::: Entries supplied

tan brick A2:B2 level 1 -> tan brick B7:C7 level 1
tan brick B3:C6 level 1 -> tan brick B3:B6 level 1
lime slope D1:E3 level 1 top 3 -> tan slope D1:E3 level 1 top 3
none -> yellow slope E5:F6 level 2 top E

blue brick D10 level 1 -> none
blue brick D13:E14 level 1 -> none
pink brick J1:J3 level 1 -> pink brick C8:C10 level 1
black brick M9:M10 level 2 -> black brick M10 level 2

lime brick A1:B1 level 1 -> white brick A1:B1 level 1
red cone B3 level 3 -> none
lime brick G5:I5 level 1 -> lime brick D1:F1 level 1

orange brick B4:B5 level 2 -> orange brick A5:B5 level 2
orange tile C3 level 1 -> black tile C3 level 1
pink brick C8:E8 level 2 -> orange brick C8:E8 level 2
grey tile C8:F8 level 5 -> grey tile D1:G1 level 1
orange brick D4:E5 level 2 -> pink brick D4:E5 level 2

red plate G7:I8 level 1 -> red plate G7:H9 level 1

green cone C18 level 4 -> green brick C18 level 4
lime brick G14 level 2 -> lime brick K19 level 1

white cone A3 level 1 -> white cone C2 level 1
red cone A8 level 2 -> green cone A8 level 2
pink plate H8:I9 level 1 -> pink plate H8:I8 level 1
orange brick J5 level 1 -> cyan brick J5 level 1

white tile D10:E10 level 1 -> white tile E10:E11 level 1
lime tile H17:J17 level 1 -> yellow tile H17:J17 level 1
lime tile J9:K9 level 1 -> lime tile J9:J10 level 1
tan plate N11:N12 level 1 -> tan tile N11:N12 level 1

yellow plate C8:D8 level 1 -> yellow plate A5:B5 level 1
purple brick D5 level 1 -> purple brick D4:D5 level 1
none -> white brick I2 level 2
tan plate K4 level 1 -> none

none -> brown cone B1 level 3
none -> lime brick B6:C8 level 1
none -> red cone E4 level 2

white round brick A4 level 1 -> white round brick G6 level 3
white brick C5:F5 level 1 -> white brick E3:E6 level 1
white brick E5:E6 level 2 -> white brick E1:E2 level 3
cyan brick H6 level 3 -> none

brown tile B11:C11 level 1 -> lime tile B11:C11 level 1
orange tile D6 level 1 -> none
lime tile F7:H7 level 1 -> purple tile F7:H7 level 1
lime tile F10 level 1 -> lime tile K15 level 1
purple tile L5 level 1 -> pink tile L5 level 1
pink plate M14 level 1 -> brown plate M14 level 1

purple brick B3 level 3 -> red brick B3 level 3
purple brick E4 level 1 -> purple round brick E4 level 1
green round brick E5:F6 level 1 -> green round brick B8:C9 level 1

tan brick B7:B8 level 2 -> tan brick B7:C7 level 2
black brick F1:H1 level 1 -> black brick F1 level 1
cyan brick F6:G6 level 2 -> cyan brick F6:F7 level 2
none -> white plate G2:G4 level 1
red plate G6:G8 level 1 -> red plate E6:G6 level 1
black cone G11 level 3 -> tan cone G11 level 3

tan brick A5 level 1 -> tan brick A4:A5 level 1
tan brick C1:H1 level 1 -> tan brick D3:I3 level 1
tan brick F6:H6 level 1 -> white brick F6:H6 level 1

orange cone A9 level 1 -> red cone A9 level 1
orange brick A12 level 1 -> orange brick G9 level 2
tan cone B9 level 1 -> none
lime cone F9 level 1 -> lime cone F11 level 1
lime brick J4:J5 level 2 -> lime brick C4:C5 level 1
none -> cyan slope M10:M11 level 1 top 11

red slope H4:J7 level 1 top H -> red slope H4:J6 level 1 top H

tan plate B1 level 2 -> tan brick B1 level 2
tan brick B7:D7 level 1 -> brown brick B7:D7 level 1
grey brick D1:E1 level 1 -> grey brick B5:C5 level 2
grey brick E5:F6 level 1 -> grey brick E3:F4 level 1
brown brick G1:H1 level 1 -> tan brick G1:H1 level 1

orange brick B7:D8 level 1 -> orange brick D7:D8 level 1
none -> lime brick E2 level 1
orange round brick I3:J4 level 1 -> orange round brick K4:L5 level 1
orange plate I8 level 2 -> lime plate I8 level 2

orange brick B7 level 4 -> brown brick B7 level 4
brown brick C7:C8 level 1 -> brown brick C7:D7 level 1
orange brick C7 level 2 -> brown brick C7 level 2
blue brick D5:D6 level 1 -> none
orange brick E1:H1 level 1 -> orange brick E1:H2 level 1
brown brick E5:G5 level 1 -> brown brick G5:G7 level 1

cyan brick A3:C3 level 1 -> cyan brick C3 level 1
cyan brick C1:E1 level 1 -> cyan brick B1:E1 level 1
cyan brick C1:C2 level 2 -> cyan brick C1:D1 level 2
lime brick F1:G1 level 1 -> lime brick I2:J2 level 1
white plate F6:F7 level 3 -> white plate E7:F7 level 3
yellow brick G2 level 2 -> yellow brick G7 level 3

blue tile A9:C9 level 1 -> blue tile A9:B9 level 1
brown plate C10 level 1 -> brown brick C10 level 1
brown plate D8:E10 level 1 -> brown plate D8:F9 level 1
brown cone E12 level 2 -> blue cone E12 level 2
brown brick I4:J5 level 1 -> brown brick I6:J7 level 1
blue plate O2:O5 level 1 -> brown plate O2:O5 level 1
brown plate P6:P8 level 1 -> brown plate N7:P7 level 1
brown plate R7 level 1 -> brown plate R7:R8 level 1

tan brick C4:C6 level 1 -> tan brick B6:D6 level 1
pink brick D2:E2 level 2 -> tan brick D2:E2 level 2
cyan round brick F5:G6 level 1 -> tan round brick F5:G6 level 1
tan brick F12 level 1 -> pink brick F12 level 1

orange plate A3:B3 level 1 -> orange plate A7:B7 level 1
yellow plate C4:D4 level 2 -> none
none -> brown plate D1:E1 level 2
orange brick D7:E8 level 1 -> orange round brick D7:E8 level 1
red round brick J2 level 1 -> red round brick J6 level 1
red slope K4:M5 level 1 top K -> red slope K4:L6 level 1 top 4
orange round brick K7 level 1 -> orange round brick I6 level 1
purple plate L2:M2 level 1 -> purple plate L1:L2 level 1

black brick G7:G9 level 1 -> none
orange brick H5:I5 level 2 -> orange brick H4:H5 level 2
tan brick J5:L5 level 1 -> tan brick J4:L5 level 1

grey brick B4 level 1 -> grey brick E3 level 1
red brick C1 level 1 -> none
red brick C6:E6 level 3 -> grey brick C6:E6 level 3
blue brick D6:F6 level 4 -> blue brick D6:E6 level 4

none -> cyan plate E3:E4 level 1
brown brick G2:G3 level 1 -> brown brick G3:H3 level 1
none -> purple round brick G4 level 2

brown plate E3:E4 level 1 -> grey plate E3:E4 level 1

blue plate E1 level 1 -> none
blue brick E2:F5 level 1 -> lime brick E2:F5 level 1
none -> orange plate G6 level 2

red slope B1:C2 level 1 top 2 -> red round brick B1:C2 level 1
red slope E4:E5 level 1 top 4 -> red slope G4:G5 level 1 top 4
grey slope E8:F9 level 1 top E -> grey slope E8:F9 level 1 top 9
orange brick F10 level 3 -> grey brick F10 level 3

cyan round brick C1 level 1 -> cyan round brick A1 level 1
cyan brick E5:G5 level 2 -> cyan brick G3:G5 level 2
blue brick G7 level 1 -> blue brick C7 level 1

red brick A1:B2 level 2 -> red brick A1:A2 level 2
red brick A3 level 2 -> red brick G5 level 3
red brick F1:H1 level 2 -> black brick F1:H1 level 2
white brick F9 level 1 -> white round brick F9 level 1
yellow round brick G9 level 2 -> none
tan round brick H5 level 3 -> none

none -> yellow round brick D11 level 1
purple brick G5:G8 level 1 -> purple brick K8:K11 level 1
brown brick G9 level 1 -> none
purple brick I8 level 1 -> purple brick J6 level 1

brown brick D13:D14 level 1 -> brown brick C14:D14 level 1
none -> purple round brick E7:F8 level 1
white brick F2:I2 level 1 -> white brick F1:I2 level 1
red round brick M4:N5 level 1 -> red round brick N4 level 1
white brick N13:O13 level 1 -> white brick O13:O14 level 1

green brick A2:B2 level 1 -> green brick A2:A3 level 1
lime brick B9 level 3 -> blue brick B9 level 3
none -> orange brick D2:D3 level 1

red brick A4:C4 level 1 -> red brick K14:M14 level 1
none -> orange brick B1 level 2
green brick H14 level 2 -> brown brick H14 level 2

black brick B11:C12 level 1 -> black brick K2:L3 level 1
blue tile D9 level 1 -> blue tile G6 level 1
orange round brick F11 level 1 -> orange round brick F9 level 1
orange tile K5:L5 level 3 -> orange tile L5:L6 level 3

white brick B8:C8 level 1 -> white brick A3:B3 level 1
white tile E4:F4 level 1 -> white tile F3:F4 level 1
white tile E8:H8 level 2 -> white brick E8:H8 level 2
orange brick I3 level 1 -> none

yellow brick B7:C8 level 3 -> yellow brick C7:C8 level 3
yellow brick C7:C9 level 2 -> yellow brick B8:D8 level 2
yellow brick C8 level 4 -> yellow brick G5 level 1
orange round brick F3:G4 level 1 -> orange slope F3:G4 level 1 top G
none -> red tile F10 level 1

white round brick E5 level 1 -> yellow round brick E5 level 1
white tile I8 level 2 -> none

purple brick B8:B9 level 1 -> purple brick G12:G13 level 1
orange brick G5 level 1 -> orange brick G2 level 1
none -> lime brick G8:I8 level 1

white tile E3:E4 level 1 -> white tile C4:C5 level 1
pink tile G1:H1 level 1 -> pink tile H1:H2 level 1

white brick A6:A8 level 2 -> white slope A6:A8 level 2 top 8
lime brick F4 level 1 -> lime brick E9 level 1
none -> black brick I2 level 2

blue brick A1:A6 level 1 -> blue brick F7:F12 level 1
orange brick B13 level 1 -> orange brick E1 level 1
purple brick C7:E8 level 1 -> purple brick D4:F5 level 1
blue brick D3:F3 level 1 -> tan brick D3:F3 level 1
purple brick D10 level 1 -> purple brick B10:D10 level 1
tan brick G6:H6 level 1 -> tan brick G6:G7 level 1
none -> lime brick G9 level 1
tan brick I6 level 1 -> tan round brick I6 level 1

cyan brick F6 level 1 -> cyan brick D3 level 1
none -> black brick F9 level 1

::::::

§ Exercise prompt
Exactly the lines above from the one with "cyan brick H6 level 3 -> none" to the one with "lime cone F9 level 1 -> lime cone F11 level 1", both included, are to be quoted; leave the rest out.

§ Result below
cyan brick H6 level 3 -> none

brown tile B11:C11 level 1 -> lime tile B11:C11 level 1
orange tile D6 level 1 -> none
lime tile F7:H7 level 1 -> purple tile F7:H7 level 1
lime tile F10 level 1 -> lime tile K15 level 1
purple tile L5 level 1 -> pink tile L5 level 1
pink plate M14 level 1 -> brown plate M14 level 1

purple brick B3 level 3 -> red brick B3 level 3
purple brick E4 level 1 -> purple round brick E4 level 1
green round brick E5:F6 level 1 -> green round brick B8:C9 level 1

tan brick B7:B8 level 2 -> tan brick B7:C7 level 2
black brick F1:H1 level 1 -> black brick F1 level 1
cyan brick F6:G6 level 2 -> cyan brick F6:F7 level 2
none -> white plate G2:G4 level 1
red plate G6:G8 level 1 -> red plate E6:G6 level 1
black cone G11 level 3 -> tan cone G11 level 3

tan brick A5 level 1 -> tan brick A4:A5 level 1
tan brick C1:H1 level 1 -> tan brick D3:I3 level 1
tan brick F6:H6 level 1 -> white brick F6:H6 level 1

orange cone A9 level 1 -> red cone A9 level 1
orange brick A12 level 1 -> orange brick G9 level 2
tan cone B9 level 1 -> none
lime cone F9 level 1 -> lime cone F11 level 1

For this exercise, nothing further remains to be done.